What to produce
From the records below, please return each line that holds the word "watering".

##### Input records #####

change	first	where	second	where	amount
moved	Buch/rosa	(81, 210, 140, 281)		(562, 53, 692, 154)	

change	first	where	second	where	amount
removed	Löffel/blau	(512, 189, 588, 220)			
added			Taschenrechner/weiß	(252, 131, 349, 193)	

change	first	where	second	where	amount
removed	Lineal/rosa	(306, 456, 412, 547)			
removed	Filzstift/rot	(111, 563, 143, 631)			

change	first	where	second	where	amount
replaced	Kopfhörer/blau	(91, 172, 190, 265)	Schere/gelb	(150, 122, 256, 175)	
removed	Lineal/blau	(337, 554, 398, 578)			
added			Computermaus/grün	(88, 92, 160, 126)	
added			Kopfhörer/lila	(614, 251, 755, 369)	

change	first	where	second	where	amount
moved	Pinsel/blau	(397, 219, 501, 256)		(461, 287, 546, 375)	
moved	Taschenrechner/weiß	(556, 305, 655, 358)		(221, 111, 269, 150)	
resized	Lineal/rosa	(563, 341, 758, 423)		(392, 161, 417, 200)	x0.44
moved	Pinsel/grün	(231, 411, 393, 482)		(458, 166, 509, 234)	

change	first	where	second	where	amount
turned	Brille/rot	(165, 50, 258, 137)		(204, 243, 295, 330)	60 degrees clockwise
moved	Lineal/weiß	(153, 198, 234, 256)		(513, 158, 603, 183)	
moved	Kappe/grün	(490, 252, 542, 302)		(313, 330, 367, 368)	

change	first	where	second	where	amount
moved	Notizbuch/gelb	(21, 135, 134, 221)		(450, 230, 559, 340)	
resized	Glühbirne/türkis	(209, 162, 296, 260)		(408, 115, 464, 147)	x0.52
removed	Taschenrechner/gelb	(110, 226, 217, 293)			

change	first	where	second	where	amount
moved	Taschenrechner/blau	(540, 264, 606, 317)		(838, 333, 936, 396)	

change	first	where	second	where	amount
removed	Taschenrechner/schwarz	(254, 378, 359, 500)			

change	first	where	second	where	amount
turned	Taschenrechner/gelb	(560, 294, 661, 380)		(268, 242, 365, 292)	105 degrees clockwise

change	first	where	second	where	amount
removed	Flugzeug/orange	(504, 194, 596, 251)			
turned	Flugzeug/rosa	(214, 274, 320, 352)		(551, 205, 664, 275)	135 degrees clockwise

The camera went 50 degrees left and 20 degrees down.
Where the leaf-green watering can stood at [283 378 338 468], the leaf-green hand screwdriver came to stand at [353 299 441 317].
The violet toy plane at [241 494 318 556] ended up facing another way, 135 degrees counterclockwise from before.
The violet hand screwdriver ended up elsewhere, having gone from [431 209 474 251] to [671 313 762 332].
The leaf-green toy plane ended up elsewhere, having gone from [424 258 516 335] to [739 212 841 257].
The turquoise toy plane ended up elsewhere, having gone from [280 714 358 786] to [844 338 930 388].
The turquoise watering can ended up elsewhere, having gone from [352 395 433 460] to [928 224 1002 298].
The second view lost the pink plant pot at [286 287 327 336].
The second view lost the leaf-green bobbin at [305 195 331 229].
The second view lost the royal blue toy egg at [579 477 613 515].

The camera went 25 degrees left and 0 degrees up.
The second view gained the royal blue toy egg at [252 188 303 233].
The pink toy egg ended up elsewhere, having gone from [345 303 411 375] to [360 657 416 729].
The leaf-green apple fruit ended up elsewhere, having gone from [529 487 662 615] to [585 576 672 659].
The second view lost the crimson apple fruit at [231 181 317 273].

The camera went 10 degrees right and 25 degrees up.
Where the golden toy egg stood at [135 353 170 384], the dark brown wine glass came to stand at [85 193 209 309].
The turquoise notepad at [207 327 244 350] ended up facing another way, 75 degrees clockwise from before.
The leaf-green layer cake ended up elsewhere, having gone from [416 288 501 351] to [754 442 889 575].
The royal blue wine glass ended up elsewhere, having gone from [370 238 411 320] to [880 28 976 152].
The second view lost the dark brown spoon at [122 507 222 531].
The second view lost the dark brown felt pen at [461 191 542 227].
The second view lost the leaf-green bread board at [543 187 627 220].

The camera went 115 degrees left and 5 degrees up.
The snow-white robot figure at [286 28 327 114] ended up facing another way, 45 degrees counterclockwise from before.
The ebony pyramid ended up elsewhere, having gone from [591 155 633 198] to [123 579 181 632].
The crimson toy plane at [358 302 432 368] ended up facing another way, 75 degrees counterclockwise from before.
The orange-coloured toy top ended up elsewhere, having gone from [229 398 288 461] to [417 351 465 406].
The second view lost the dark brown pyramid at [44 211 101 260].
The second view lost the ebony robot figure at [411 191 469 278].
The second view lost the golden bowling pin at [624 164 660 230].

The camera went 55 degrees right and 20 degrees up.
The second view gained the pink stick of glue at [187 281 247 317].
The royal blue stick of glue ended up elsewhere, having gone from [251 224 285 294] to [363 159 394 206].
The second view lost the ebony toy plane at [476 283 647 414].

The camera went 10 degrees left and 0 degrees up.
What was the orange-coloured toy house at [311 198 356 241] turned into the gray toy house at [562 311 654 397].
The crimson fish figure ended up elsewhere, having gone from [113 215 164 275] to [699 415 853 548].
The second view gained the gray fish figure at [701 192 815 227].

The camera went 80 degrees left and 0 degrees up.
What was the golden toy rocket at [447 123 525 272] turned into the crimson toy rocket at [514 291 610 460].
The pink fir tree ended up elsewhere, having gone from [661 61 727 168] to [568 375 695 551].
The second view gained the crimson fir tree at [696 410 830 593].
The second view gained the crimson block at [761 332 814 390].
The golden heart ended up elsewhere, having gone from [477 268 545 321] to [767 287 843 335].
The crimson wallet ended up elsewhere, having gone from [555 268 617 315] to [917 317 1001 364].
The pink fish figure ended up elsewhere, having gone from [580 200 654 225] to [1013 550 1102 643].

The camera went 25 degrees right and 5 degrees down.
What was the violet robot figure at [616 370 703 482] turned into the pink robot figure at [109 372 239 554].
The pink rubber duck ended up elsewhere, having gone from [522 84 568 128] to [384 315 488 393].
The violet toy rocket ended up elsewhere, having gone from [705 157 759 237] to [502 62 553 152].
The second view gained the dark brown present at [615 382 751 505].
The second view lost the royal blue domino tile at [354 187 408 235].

#####

The completed task
Where the leaf-green watering can stood at [283 378 338 468], the leaf-green hand screwdriver came to stand at [353 299 441 317].
The turquoise watering can ended up elsewhere, having gone from [352 395 433 460] to [928 224 1002 298].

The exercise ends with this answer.